TASK INPUT below:

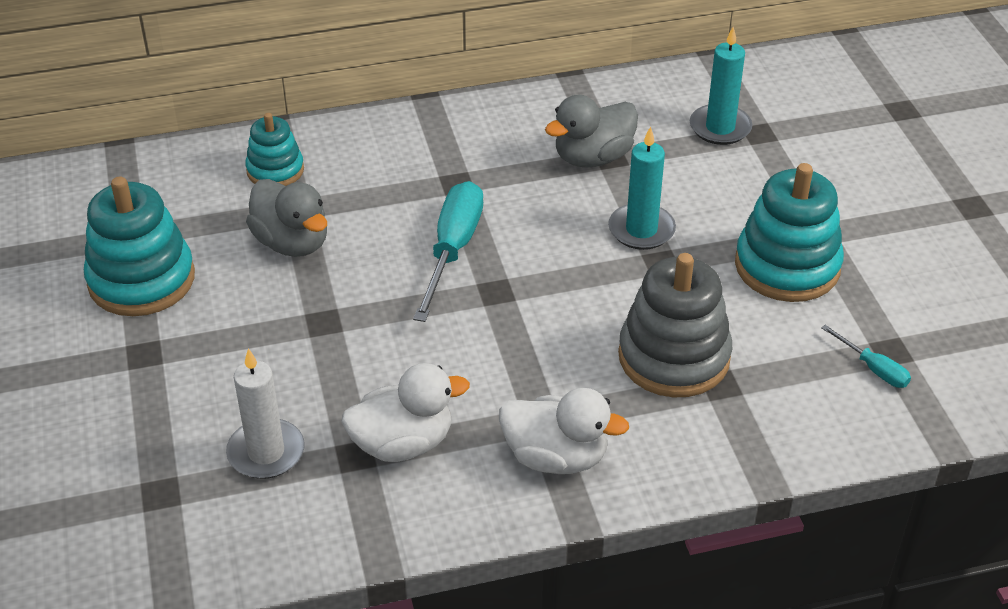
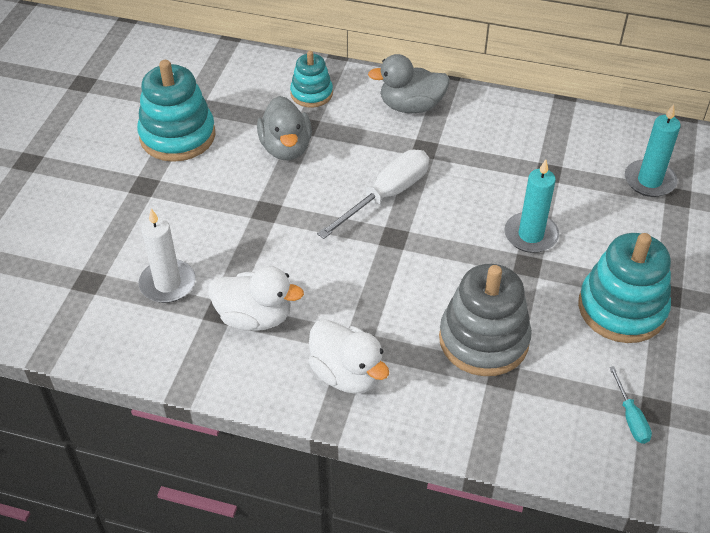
camera: 30 degrees right, 5 degrees up
(453, 250) = (386, 195): turquoise screwdriver -> white screwdriver
(593, 157) = (535, 167): grey duck -> grey duck (411, 106)

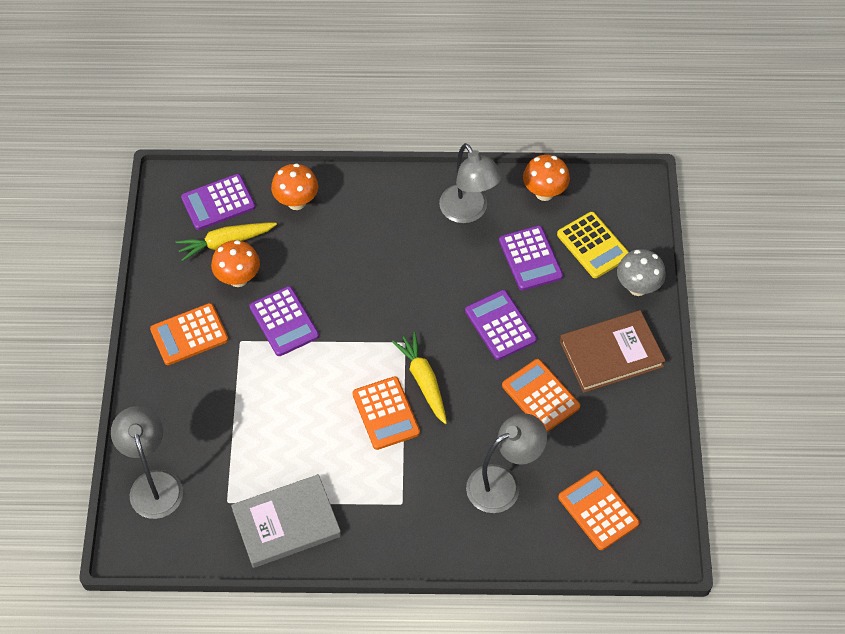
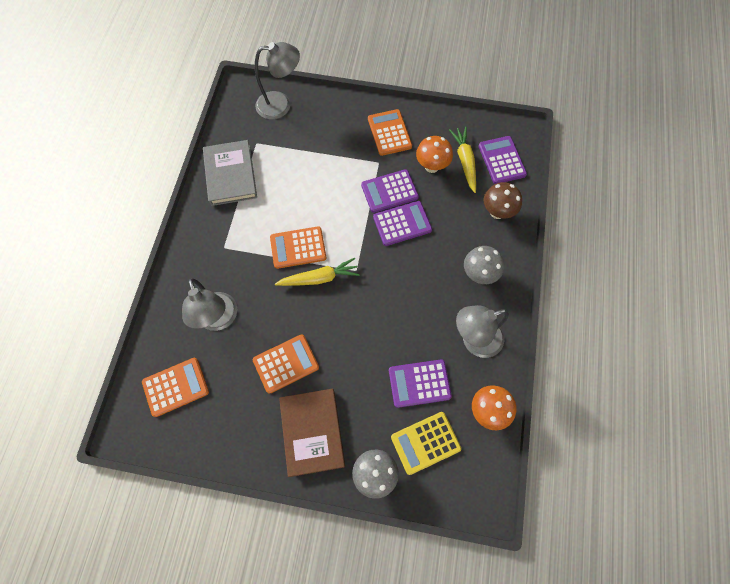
camera: 100 degrees right, 10 degrees up
(296, 202) = (497, 212): orange mushroom -> brown mushroom
(385, 214) = (479, 274): none -> grey mushroom
(500, 325) = (357, 345): purple calculator -> purple calculator (402, 223)

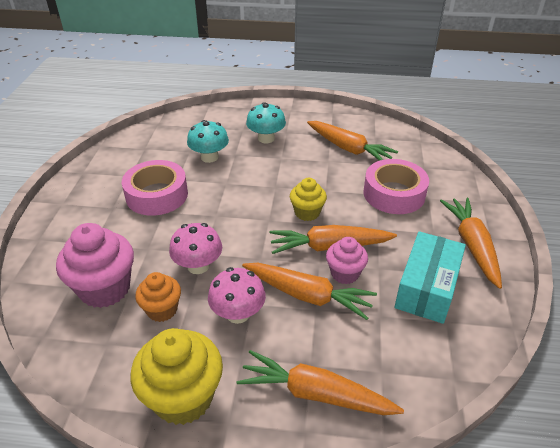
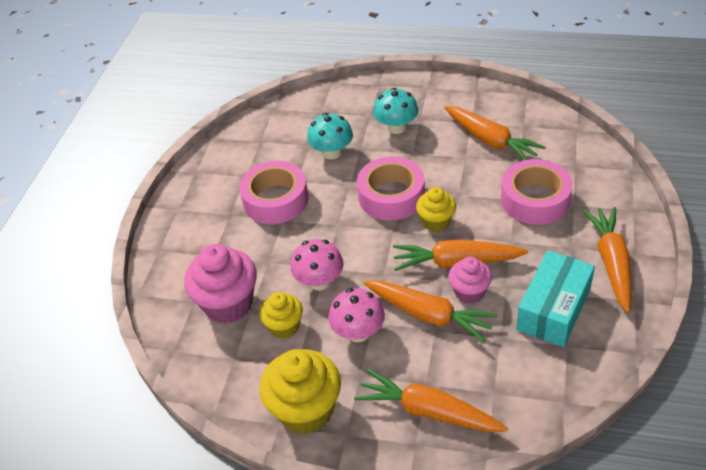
camera: 10 degrees right, 5 degrees up
(162, 310) = (284, 327): orange cupcake -> yellow cupcake
(264, 191) = (391, 196): none -> pink tape

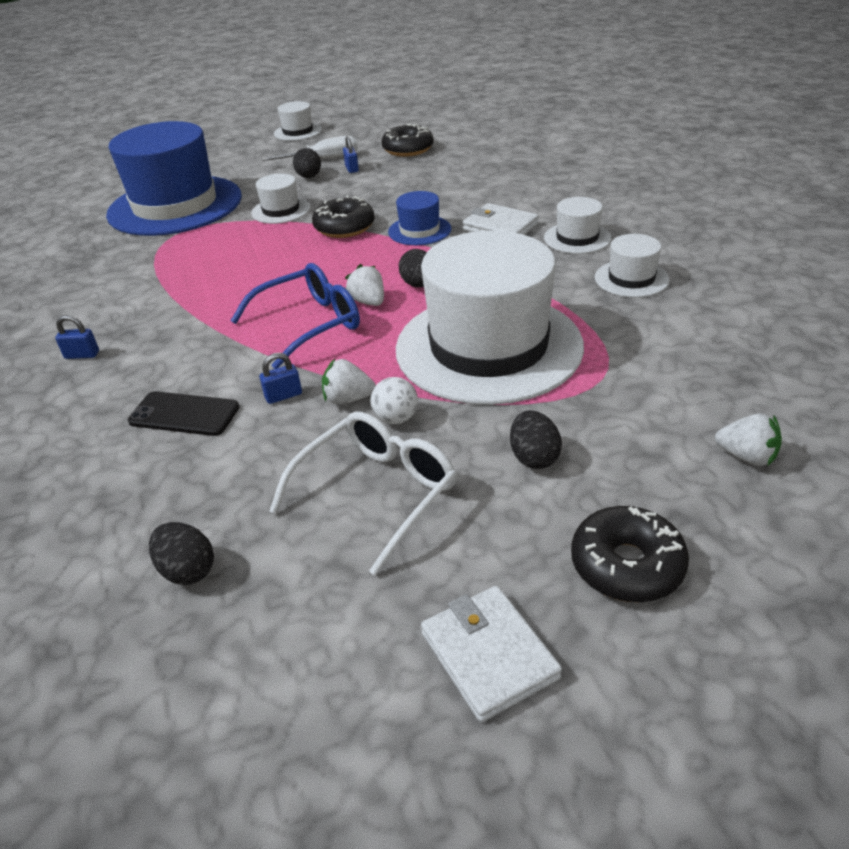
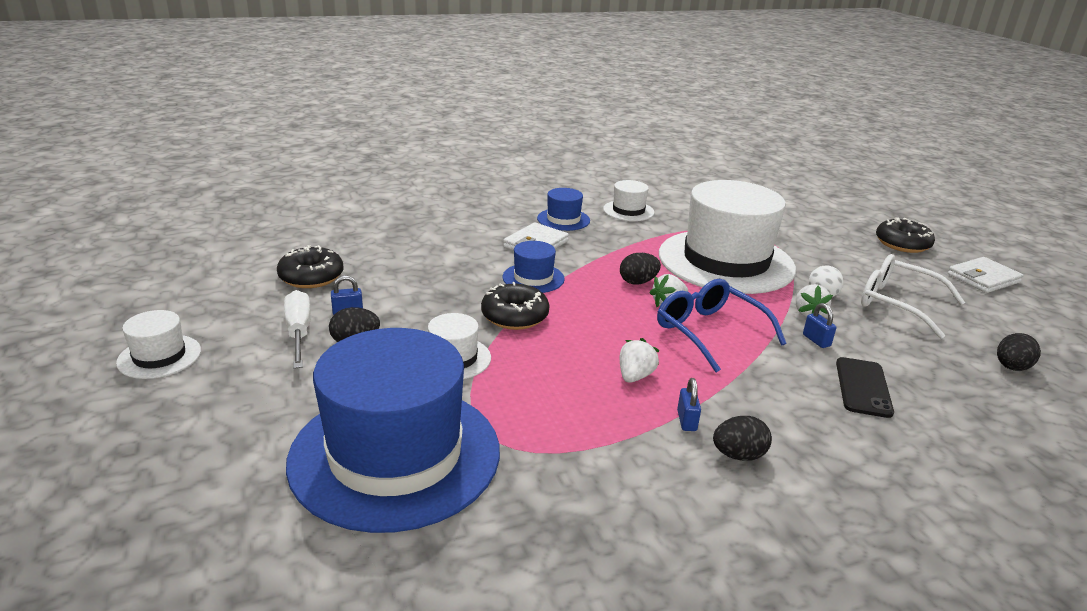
camera: 95 degrees left, 10 degrees down
(82, 355) = (800, 472): blue padlock -> blue padlock (686, 421)
(534, 457) = (836, 257): black egg -> black egg (738, 455)
(577, 238) = (563, 219): white hat -> blue hat
(746, 456) = (807, 210): white strawberry -> white strawberry (635, 376)

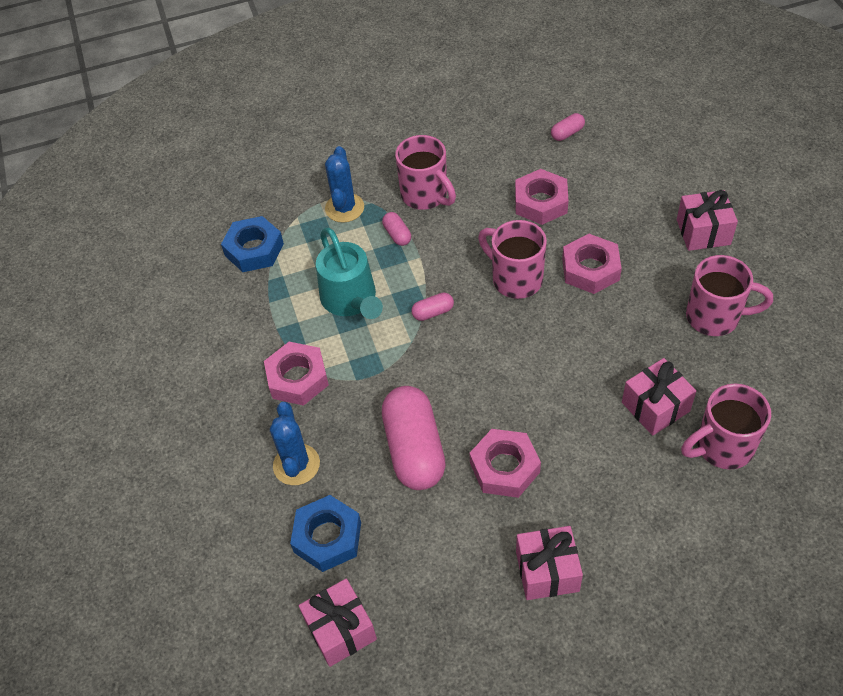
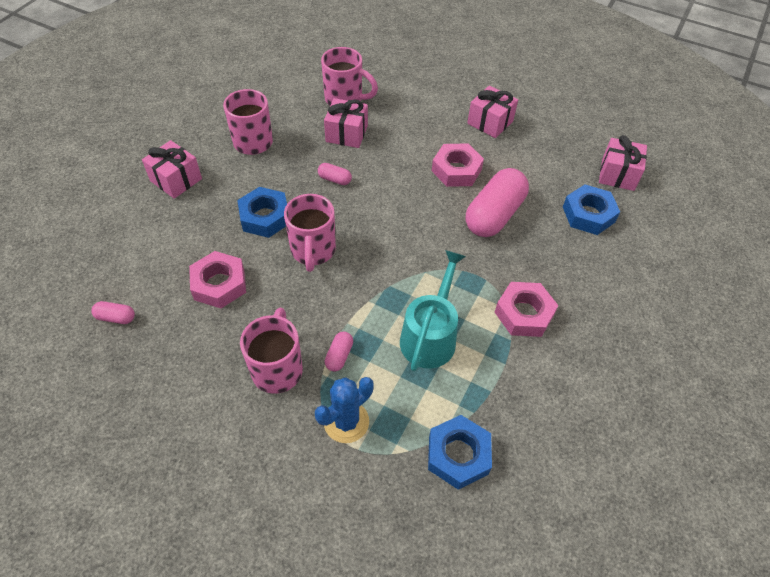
camera: 140 degrees left, 0 degrees up
(296, 464) = (573, 263): blue cactus -> none
(433, 312) = (389, 277): pink capsule -> pink capsule (334, 179)
(590, 269) = (265, 217): pink nut -> blue nut

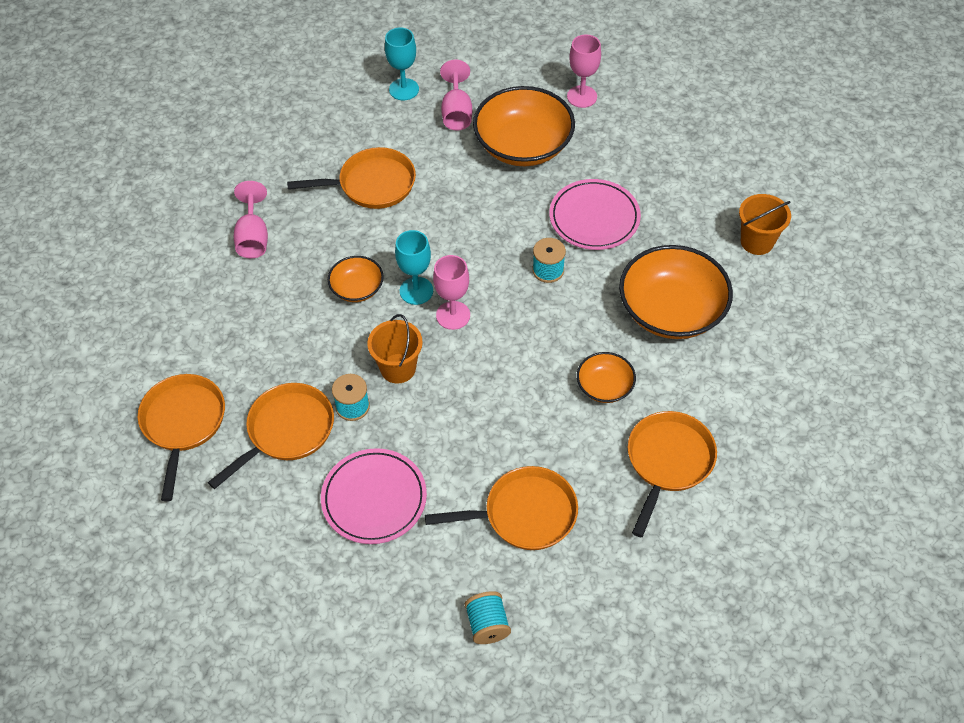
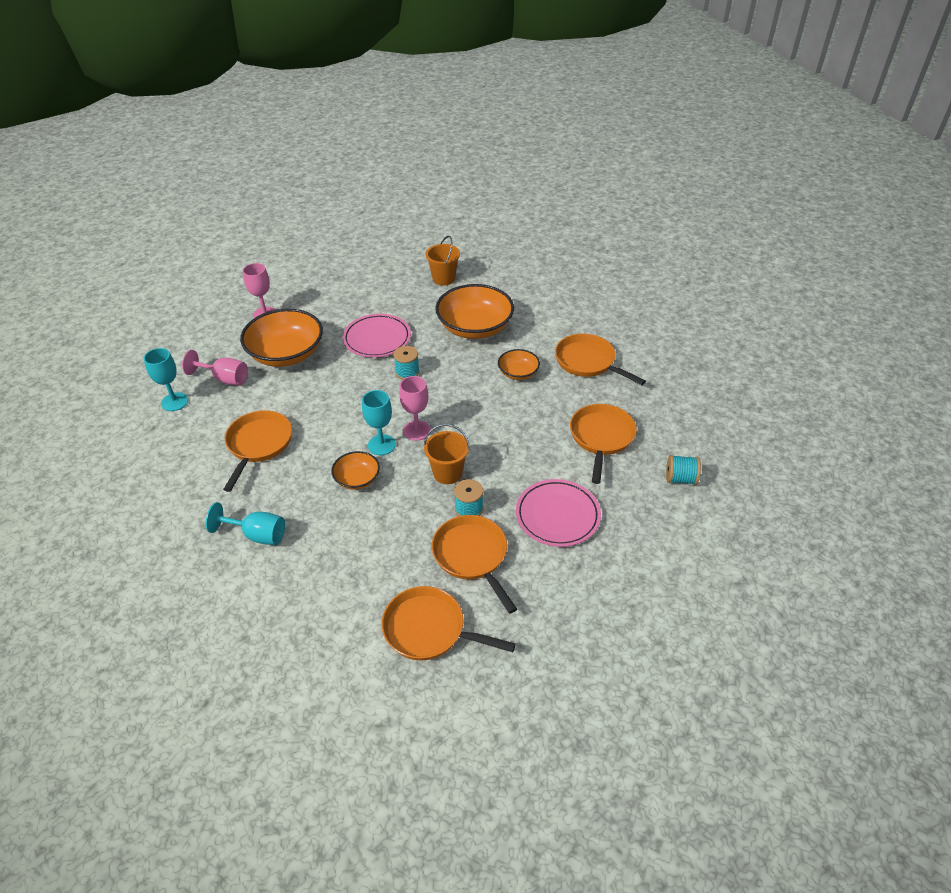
camera: 70 degrees left, 10 degrees down
(253, 237) = (257, 535): pink goblet -> turquoise goblet

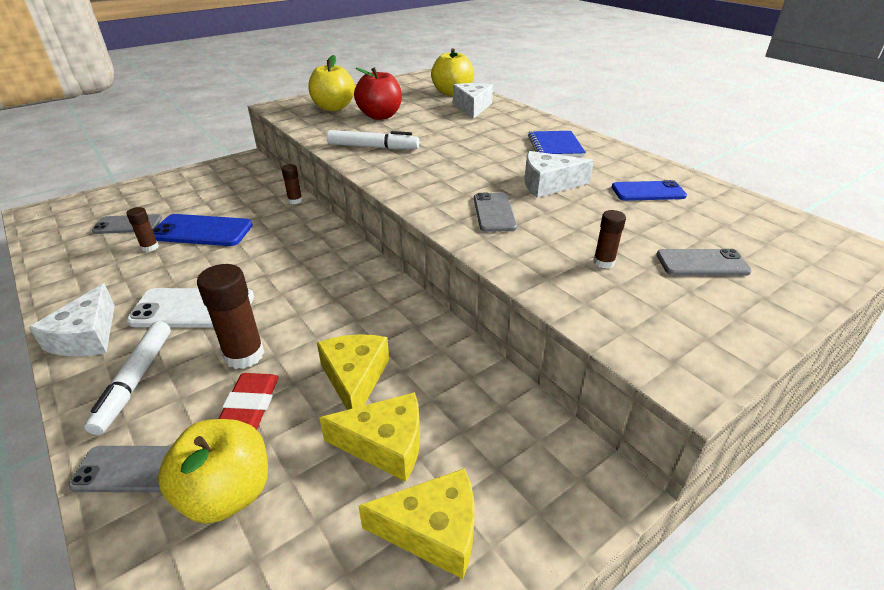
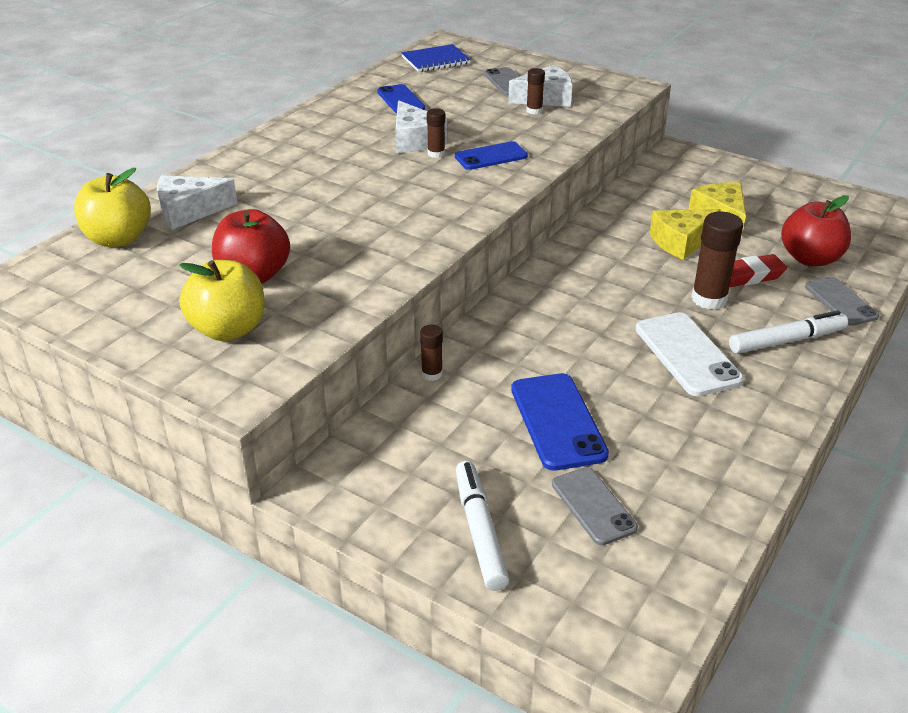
camera: 110 degrees left, 0 degrees up
(87, 336) = (779, 401): white cheese -> white cheese (545, 98)
(150, 247) = (623, 448): brown glue stick -> brown glue stick (436, 153)
(227, 493) = (810, 259): yellow apple -> red apple
(373, 147) = (376, 251): white marker -> white marker (480, 531)
(433, 531) = (754, 191): yellow cheese -> none
(494, 212) = (491, 156): grey phone -> blue phone
(555, 146) = (312, 145): blue notebook -> blue notebook (435, 60)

End of TASK INPUT.

TASK REQUIREMENTS >> Print everything from the line with "(253, 237) = (257, 535): pink" down to the line with "(494, 212) = (491, 156): grey" in the entries above, both lines included and nothing more, without the pictures.

EXERCISE RESPONSE >>
(253, 237) = (257, 535): pink goblet -> turquoise goblet

camera: 110 degrees left, 0 degrees up
(87, 336) = (779, 401): white cheese -> white cheese (545, 98)
(150, 247) = (623, 448): brown glue stick -> brown glue stick (436, 153)
(227, 493) = (810, 259): yellow apple -> red apple
(373, 147) = (376, 251): white marker -> white marker (480, 531)
(433, 531) = (754, 191): yellow cheese -> none
(494, 212) = (491, 156): grey phone -> blue phone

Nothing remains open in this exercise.